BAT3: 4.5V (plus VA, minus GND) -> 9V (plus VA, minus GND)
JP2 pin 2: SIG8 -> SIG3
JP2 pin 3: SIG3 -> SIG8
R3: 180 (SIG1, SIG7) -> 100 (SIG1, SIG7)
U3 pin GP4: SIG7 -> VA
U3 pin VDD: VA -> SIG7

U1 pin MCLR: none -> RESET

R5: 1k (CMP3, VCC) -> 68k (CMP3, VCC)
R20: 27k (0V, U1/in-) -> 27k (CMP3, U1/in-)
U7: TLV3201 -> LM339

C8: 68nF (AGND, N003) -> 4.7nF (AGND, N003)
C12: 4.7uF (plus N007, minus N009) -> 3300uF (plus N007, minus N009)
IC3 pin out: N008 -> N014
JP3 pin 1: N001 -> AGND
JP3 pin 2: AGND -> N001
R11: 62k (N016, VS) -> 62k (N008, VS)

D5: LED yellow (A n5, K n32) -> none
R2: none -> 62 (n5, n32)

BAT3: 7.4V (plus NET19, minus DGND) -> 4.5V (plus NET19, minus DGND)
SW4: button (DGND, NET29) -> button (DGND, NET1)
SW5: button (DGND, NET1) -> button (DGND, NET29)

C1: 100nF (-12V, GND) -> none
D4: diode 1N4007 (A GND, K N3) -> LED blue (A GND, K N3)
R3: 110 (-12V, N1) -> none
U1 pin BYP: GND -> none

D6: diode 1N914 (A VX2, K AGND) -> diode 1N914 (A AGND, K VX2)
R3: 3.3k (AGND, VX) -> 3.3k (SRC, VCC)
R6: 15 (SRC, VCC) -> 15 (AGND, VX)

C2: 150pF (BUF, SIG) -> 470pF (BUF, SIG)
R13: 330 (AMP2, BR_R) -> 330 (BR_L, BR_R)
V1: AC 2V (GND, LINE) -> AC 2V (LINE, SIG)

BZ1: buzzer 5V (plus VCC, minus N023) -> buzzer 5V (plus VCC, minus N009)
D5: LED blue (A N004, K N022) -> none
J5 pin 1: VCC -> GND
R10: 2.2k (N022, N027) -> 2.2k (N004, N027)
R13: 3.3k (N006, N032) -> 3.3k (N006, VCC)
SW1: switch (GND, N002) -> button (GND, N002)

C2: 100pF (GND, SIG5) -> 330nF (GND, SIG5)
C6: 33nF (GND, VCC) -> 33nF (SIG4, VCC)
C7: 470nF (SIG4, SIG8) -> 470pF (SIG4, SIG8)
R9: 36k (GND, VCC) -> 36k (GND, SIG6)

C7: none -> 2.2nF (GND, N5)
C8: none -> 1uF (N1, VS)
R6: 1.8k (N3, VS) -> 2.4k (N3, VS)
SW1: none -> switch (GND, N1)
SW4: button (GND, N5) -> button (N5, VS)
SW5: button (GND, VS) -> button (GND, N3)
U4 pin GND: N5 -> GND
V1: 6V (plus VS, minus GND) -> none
□ □ □ □
[EXERCISE PROMPT]
Give back the entire listing verbatim.

[ANSWER AREA]
BAT3: 4.5V (plus VA, minus GND) -> 9V (plus VA, minus GND)
JP2 pin 2: SIG8 -> SIG3
JP2 pin 3: SIG3 -> SIG8
R3: 180 (SIG1, SIG7) -> 100 (SIG1, SIG7)
U3 pin GP4: SIG7 -> VA
U3 pin VDD: VA -> SIG7

U1 pin MCLR: none -> RESET

R5: 1k (CMP3, VCC) -> 68k (CMP3, VCC)
R20: 27k (0V, U1/in-) -> 27k (CMP3, U1/in-)
U7: TLV3201 -> LM339

C8: 68nF (AGND, N003) -> 4.7nF (AGND, N003)
C12: 4.7uF (plus N007, minus N009) -> 3300uF (plus N007, minus N009)
IC3 pin out: N008 -> N014
JP3 pin 1: N001 -> AGND
JP3 pin 2: AGND -> N001
R11: 62k (N016, VS) -> 62k (N008, VS)

D5: LED yellow (A n5, K n32) -> none
R2: none -> 62 (n5, n32)

BAT3: 7.4V (plus NET19, minus DGND) -> 4.5V (plus NET19, minus DGND)
SW4: button (DGND, NET29) -> button (DGND, NET1)
SW5: button (DGND, NET1) -> button (DGND, NET29)

C1: 100nF (-12V, GND) -> none
D4: diode 1N4007 (A GND, K N3) -> LED blue (A GND, K N3)
R3: 110 (-12V, N1) -> none
U1 pin BYP: GND -> none

D6: diode 1N914 (A VX2, K AGND) -> diode 1N914 (A AGND, K VX2)
R3: 3.3k (AGND, VX) -> 3.3k (SRC, VCC)
R6: 15 (SRC, VCC) -> 15 (AGND, VX)

C2: 150pF (BUF, SIG) -> 470pF (BUF, SIG)
R13: 330 (AMP2, BR_R) -> 330 (BR_L, BR_R)
V1: AC 2V (GND, LINE) -> AC 2V (LINE, SIG)

BZ1: buzzer 5V (plus VCC, minus N023) -> buzzer 5V (plus VCC, minus N009)
D5: LED blue (A N004, K N022) -> none
J5 pin 1: VCC -> GND
R10: 2.2k (N022, N027) -> 2.2k (N004, N027)
R13: 3.3k (N006, N032) -> 3.3k (N006, VCC)
SW1: switch (GND, N002) -> button (GND, N002)

C2: 100pF (GND, SIG5) -> 330nF (GND, SIG5)
C6: 33nF (GND, VCC) -> 33nF (SIG4, VCC)
C7: 470nF (SIG4, SIG8) -> 470pF (SIG4, SIG8)
R9: 36k (GND, VCC) -> 36k (GND, SIG6)

C7: none -> 2.2nF (GND, N5)
C8: none -> 1uF (N1, VS)
R6: 1.8k (N3, VS) -> 2.4k (N3, VS)
SW1: none -> switch (GND, N1)
SW4: button (GND, N5) -> button (N5, VS)
SW5: button (GND, VS) -> button (GND, N3)
U4 pin GND: N5 -> GND
V1: 6V (plus VS, minus GND) -> none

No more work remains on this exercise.